**Dataset section:**
- - - - - - -

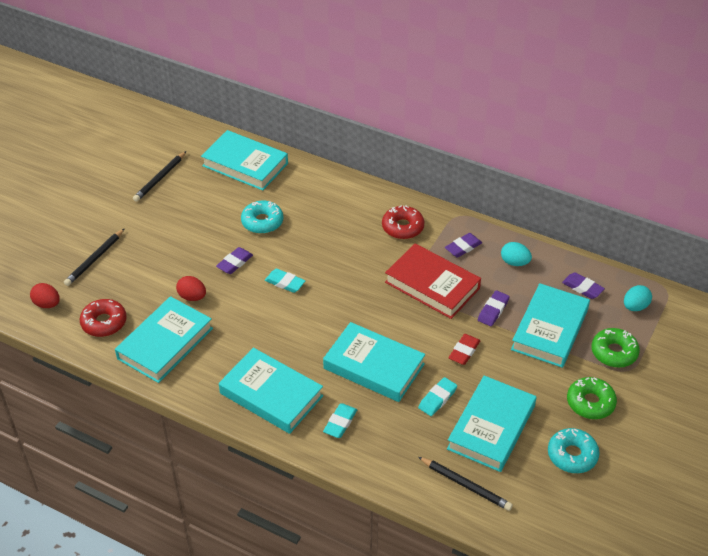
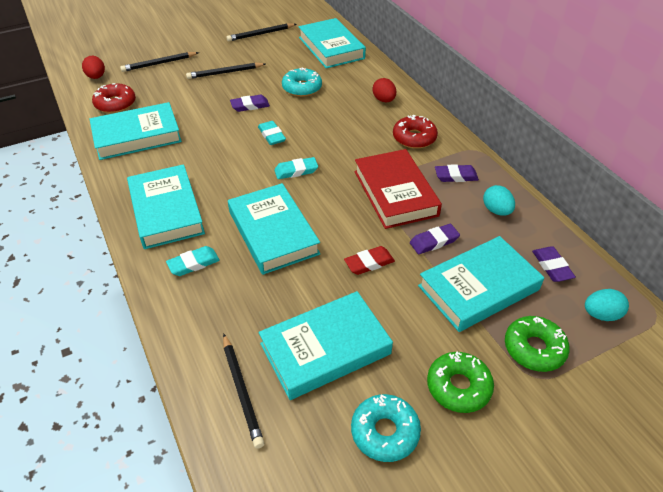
camera: 35 degrees right, 0 degrees up
(173, 239) = (225, 73): none -> black pencil
(192, 297) = (193, 114): red egg -> red egg (384, 100)
(437, 399) = (300, 291): turquoise eraser -> turquoise eraser (296, 171)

- - - - - - -

**Work task:** The answer must be the data above, repeated exactly, with no pictures.

**Written answer:**
camera: 35 degrees right, 0 degrees up
(173, 239) = (225, 73): none -> black pencil
(192, 297) = (193, 114): red egg -> red egg (384, 100)
(437, 399) = (300, 291): turquoise eraser -> turquoise eraser (296, 171)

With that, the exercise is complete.